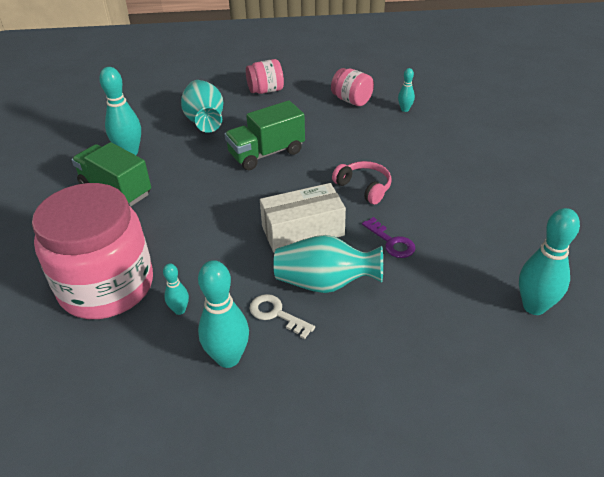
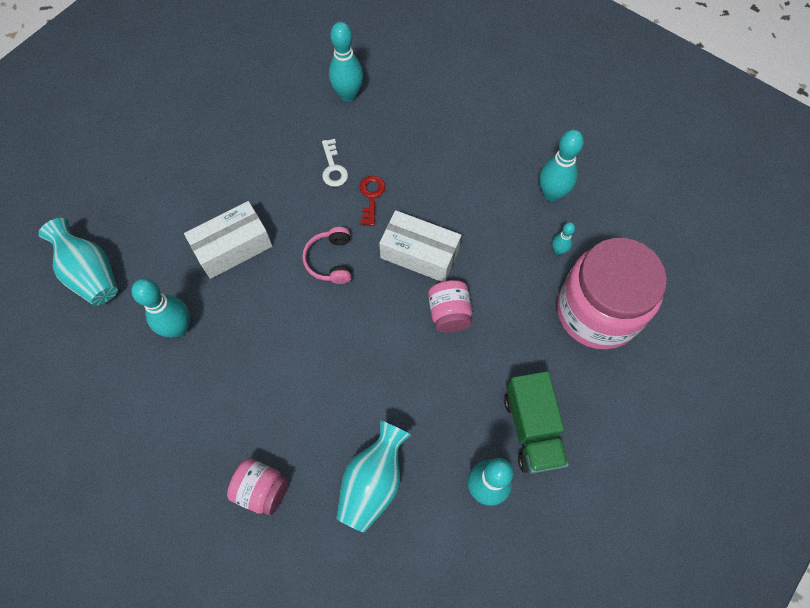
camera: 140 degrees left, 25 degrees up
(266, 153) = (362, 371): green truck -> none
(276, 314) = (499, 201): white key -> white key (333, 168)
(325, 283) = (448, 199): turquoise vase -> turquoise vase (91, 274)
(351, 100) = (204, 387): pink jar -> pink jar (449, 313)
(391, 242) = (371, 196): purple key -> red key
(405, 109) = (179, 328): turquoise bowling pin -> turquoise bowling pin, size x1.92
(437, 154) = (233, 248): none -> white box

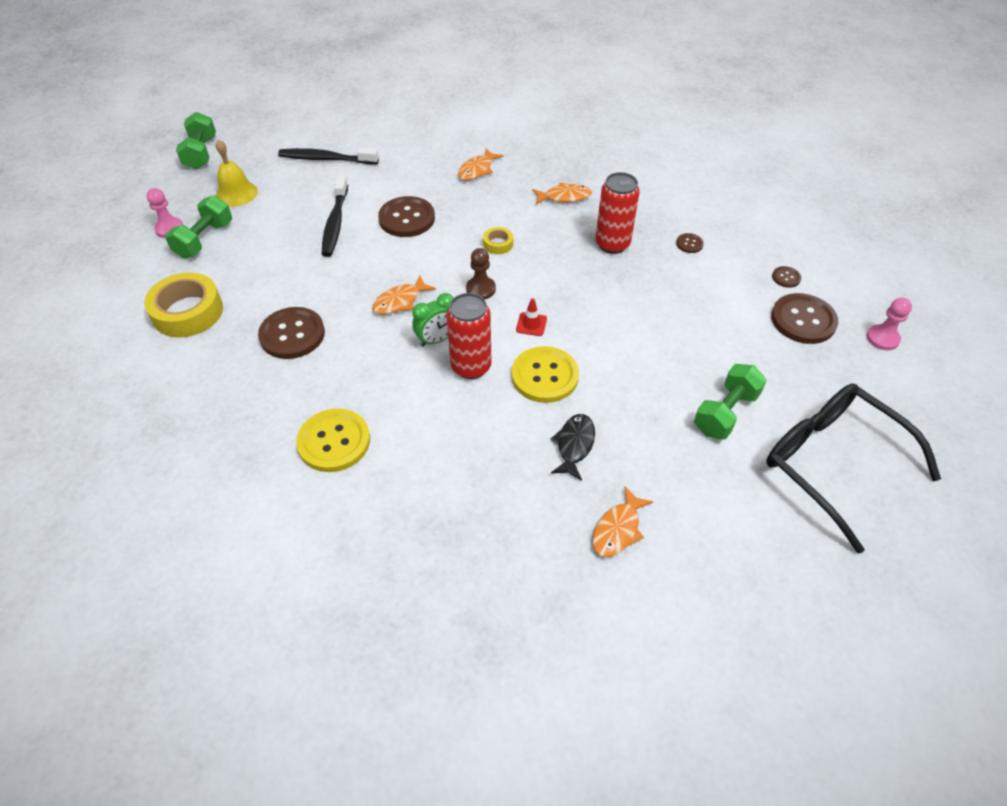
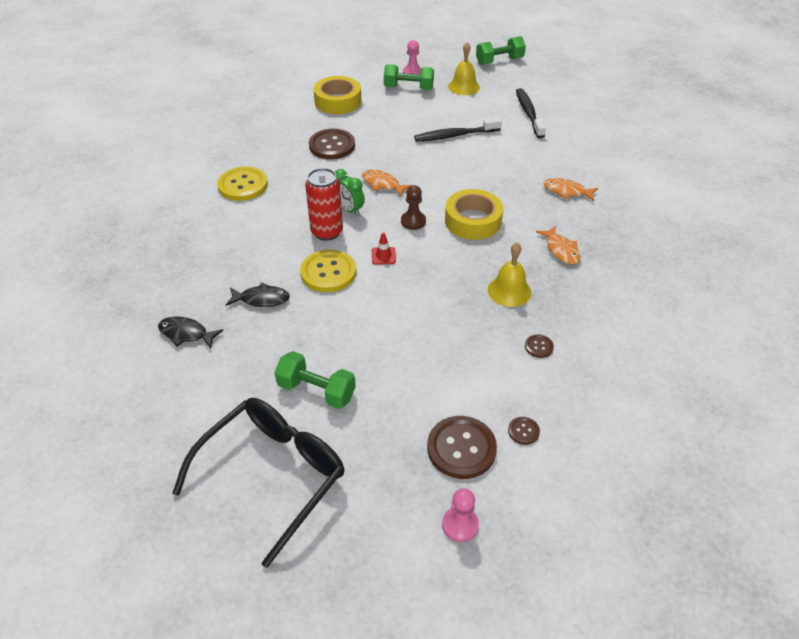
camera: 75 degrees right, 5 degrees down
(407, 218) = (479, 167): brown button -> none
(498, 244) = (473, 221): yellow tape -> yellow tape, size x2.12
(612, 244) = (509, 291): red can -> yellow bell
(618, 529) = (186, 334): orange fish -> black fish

---

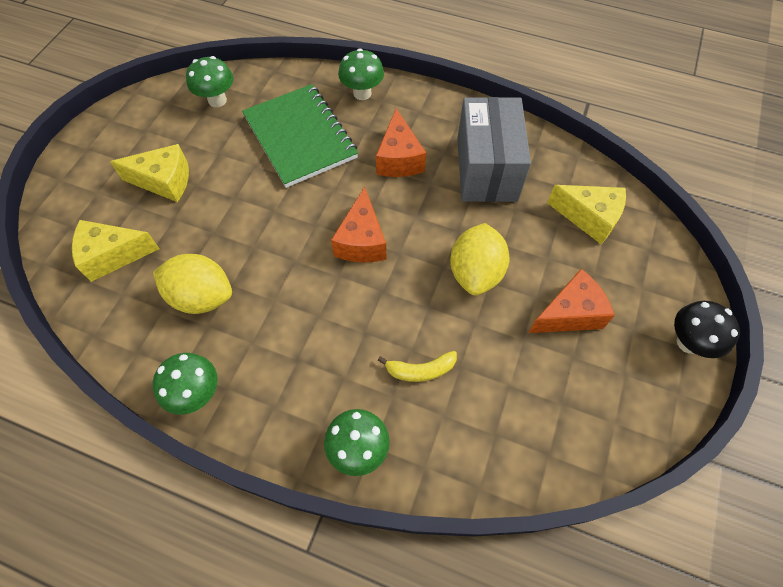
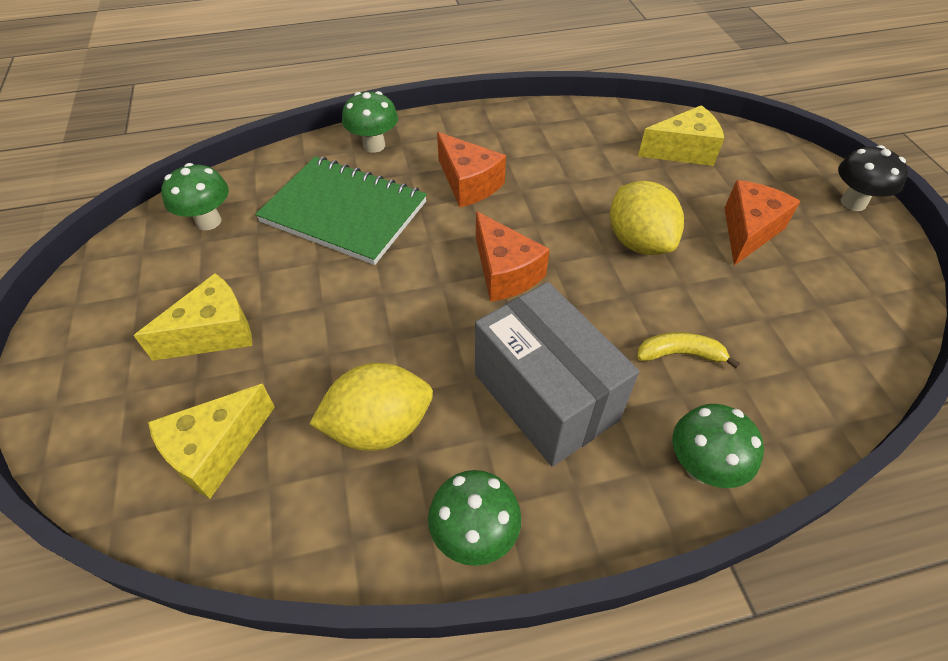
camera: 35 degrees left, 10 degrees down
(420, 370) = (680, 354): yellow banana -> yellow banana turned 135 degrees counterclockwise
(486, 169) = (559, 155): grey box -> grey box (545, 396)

TASK REQUIREMENTS
Scan the material for lines with the word "turquoise". Reply with how many there are, number only.

ANSWER TO THIS PROBLEM
2